Scene edit records

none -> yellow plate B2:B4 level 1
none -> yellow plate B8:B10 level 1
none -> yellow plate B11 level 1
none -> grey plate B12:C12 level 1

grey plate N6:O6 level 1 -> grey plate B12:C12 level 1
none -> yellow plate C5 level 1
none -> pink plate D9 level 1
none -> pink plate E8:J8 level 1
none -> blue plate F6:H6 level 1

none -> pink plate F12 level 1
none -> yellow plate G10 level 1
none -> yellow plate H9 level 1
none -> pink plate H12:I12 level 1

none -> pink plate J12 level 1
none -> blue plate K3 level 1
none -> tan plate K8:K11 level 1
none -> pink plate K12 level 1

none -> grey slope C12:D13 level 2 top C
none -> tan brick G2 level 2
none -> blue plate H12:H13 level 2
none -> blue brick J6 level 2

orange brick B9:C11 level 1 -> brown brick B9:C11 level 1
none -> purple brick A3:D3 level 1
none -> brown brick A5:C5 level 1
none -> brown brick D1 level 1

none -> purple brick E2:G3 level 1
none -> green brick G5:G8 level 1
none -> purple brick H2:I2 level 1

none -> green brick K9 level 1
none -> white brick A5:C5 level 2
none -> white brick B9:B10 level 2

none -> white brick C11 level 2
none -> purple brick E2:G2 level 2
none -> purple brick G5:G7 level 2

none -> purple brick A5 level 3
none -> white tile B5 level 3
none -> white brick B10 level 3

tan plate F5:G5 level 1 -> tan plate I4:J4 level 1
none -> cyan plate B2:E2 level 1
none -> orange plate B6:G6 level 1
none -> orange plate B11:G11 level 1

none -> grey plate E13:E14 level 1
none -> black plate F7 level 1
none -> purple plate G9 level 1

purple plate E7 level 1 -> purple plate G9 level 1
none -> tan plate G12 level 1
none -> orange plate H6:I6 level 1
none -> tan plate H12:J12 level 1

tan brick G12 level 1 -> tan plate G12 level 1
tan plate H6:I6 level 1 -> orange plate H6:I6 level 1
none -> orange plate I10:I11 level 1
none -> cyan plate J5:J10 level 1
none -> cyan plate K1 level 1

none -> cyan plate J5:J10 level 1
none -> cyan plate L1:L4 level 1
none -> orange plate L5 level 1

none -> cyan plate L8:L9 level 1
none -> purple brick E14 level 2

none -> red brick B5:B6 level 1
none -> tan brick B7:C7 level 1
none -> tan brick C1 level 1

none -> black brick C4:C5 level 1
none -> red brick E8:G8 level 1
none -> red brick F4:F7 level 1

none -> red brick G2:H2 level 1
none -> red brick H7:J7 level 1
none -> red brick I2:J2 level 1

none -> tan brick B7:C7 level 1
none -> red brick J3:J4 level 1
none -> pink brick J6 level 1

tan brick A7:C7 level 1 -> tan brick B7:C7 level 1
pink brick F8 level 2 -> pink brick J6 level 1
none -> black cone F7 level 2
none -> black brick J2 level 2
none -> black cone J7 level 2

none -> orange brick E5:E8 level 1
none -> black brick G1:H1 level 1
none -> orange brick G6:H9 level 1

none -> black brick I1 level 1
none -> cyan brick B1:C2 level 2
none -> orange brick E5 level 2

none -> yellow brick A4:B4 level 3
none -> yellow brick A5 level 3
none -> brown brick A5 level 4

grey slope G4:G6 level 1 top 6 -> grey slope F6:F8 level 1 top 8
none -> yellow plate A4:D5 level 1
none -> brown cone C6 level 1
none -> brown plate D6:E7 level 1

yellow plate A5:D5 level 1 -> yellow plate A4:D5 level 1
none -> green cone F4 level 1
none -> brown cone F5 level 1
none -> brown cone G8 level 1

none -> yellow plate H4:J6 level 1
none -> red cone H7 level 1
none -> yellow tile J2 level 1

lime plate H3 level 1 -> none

Work required
From the data above, reproduce word for word the lines running from the line with "none -> tan brick C1 level 1" to the line with "grey slope G4:G6", ends included.

Your response
none -> tan brick C1 level 1

none -> black brick C4:C5 level 1
none -> red brick E8:G8 level 1
none -> red brick F4:F7 level 1

none -> red brick G2:H2 level 1
none -> red brick H7:J7 level 1
none -> red brick I2:J2 level 1

none -> tan brick B7:C7 level 1
none -> red brick J3:J4 level 1
none -> pink brick J6 level 1

tan brick A7:C7 level 1 -> tan brick B7:C7 level 1
pink brick F8 level 2 -> pink brick J6 level 1
none -> black cone F7 level 2
none -> black brick J2 level 2
none -> black cone J7 level 2

none -> orange brick E5:E8 level 1
none -> black brick G1:H1 level 1
none -> orange brick G6:H9 level 1

none -> black brick I1 level 1
none -> cyan brick B1:C2 level 2
none -> orange brick E5 level 2

none -> yellow brick A4:B4 level 3
none -> yellow brick A5 level 3
none -> brown brick A5 level 4

grey slope G4:G6 level 1 top 6 -> grey slope F6:F8 level 1 top 8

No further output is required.